**Exercise**
Copy the lines of the records below, from the line holding "2,413 (399, 210)" through the line holding "Municipal unit population (399, 20)", inclusive, without changing a character.

------------------------

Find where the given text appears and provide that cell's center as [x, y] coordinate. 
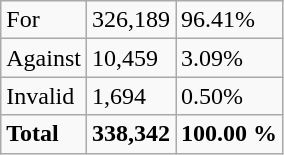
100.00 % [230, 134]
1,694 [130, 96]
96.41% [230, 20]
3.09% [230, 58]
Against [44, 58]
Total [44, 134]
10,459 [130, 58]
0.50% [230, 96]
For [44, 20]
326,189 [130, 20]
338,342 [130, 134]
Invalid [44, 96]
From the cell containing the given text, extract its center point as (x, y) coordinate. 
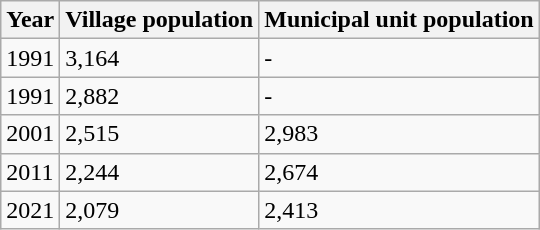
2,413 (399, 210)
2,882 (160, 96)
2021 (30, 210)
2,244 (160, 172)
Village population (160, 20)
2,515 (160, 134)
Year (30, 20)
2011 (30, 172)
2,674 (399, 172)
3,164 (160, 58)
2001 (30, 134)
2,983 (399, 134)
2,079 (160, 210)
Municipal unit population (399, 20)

------------------------

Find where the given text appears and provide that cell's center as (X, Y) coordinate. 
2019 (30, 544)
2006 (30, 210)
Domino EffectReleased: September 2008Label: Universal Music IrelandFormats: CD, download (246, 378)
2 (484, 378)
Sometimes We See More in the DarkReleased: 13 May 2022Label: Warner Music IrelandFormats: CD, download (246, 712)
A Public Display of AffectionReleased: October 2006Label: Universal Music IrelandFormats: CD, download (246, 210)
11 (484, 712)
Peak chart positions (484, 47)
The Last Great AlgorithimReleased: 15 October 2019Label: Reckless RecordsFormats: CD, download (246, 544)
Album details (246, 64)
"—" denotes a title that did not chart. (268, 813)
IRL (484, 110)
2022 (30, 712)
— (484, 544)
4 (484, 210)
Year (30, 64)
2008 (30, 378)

------------------------

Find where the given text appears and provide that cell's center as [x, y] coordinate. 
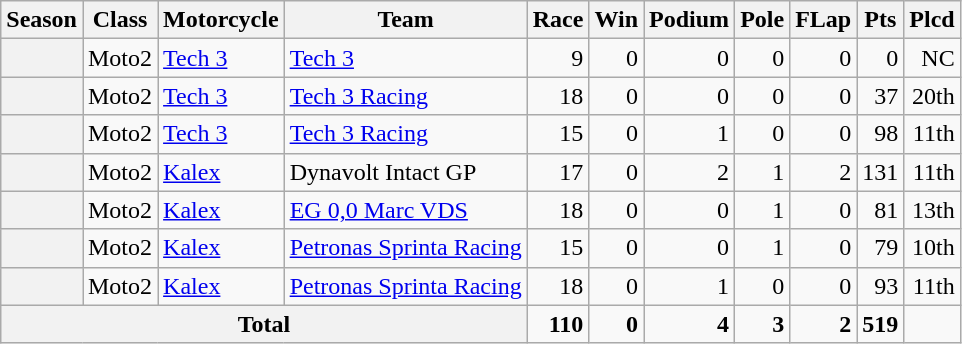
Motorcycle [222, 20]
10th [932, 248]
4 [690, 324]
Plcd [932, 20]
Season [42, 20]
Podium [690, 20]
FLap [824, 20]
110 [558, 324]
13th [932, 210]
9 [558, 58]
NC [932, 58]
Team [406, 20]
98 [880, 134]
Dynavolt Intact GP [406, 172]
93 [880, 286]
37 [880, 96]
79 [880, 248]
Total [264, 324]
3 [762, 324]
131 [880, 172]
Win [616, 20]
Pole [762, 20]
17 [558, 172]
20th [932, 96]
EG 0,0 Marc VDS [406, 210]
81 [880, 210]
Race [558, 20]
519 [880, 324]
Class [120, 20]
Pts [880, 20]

------------------------

**Answer to the problem**
2,413 (399, 210)
2,882 (160, 96)
2021 (30, 210)
2,244 (160, 172)
Village population (160, 20)
2,515 (160, 134)
Year (30, 20)
2011 (30, 172)
2,674 (399, 172)
3,164 (160, 58)
2001 (30, 134)
2,983 (399, 134)
2,079 (160, 210)
Municipal unit population (399, 20)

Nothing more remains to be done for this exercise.